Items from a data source
# # # # #
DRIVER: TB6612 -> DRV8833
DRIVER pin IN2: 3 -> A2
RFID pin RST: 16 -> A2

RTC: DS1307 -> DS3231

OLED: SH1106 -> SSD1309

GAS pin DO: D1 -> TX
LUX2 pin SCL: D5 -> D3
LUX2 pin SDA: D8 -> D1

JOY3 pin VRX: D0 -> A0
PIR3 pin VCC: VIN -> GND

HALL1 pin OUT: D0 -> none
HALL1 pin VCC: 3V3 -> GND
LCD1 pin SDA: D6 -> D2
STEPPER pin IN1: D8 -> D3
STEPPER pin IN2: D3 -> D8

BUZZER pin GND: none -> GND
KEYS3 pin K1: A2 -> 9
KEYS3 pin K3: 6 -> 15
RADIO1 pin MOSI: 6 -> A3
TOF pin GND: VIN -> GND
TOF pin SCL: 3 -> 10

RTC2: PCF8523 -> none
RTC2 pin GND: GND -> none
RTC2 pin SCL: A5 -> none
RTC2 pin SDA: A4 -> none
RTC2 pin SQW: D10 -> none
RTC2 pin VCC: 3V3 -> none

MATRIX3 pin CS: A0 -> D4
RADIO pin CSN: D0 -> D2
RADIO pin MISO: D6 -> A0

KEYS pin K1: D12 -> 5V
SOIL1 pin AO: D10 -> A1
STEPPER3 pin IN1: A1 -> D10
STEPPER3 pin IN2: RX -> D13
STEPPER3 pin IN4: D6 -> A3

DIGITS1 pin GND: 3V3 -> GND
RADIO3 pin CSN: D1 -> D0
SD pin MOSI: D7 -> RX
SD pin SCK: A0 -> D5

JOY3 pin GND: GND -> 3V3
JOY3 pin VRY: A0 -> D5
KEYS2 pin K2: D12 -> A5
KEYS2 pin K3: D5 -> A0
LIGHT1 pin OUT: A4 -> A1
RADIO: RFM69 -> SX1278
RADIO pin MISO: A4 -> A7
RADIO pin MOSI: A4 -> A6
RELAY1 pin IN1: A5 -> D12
# # # # #
The response must contain exactly the lines from the one with "LUX2 pin SCL: D5 -> D3" to the end of the entries above, both included, and nothing more.

LUX2 pin SCL: D5 -> D3
LUX2 pin SDA: D8 -> D1

JOY3 pin VRX: D0 -> A0
PIR3 pin VCC: VIN -> GND

HALL1 pin OUT: D0 -> none
HALL1 pin VCC: 3V3 -> GND
LCD1 pin SDA: D6 -> D2
STEPPER pin IN1: D8 -> D3
STEPPER pin IN2: D3 -> D8

BUZZER pin GND: none -> GND
KEYS3 pin K1: A2 -> 9
KEYS3 pin K3: 6 -> 15
RADIO1 pin MOSI: 6 -> A3
TOF pin GND: VIN -> GND
TOF pin SCL: 3 -> 10

RTC2: PCF8523 -> none
RTC2 pin GND: GND -> none
RTC2 pin SCL: A5 -> none
RTC2 pin SDA: A4 -> none
RTC2 pin SQW: D10 -> none
RTC2 pin VCC: 3V3 -> none

MATRIX3 pin CS: A0 -> D4
RADIO pin CSN: D0 -> D2
RADIO pin MISO: D6 -> A0

KEYS pin K1: D12 -> 5V
SOIL1 pin AO: D10 -> A1
STEPPER3 pin IN1: A1 -> D10
STEPPER3 pin IN2: RX -> D13
STEPPER3 pin IN4: D6 -> A3

DIGITS1 pin GND: 3V3 -> GND
RADIO3 pin CSN: D1 -> D0
SD pin MOSI: D7 -> RX
SD pin SCK: A0 -> D5

JOY3 pin GND: GND -> 3V3
JOY3 pin VRY: A0 -> D5
KEYS2 pin K2: D12 -> A5
KEYS2 pin K3: D5 -> A0
LIGHT1 pin OUT: A4 -> A1
RADIO: RFM69 -> SX1278
RADIO pin MISO: A4 -> A7
RADIO pin MOSI: A4 -> A6
RELAY1 pin IN1: A5 -> D12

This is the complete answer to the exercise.